**Work task**
From the records below, please return each line that holds the word "black".

**Data to use**
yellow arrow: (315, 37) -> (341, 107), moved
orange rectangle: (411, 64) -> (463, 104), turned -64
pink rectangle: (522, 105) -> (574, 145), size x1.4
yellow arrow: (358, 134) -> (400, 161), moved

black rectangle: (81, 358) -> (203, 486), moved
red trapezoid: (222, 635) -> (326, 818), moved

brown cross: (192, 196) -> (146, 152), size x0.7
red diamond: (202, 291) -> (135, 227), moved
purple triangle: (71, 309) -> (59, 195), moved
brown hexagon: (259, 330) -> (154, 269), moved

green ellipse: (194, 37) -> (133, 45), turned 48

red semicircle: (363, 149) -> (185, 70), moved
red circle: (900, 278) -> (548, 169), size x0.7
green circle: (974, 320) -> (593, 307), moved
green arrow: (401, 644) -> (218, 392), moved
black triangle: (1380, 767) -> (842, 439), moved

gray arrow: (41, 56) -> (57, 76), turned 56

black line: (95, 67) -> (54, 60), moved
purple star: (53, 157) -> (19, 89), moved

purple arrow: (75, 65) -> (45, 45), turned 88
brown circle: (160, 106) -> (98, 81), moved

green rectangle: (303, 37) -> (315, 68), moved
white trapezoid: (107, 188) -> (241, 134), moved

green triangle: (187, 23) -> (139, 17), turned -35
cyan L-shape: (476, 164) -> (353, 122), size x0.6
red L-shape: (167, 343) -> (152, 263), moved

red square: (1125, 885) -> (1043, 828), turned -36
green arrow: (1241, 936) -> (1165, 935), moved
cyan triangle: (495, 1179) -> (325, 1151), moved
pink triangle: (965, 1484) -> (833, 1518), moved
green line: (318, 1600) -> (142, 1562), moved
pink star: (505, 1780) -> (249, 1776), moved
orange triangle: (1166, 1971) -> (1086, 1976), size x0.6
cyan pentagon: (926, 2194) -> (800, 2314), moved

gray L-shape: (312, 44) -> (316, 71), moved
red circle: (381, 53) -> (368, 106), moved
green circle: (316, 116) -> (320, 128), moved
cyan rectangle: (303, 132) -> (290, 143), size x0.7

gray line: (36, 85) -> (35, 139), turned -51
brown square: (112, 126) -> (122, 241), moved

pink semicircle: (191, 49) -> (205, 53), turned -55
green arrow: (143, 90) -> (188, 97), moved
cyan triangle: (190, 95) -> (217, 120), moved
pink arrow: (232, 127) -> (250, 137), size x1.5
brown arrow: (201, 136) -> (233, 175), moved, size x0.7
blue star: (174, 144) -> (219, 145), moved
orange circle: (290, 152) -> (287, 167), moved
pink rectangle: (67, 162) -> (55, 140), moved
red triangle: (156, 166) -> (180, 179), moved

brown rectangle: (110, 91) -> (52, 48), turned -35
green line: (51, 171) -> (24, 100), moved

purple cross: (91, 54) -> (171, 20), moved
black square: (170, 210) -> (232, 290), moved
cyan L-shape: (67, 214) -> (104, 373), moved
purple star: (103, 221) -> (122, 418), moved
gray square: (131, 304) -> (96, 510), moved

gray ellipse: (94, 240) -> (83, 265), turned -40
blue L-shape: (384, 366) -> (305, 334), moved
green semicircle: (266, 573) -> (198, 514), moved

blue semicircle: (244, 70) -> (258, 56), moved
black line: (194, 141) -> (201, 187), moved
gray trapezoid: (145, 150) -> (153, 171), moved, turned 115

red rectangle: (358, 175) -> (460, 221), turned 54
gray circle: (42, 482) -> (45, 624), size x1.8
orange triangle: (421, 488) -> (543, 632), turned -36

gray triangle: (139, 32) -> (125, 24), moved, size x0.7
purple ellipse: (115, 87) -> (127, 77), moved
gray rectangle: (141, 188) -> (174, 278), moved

**Answer area**
black rectangle: (81, 358) -> (203, 486), moved
black triangle: (1380, 767) -> (842, 439), moved
black line: (95, 67) -> (54, 60), moved
black square: (170, 210) -> (232, 290), moved
black line: (194, 141) -> (201, 187), moved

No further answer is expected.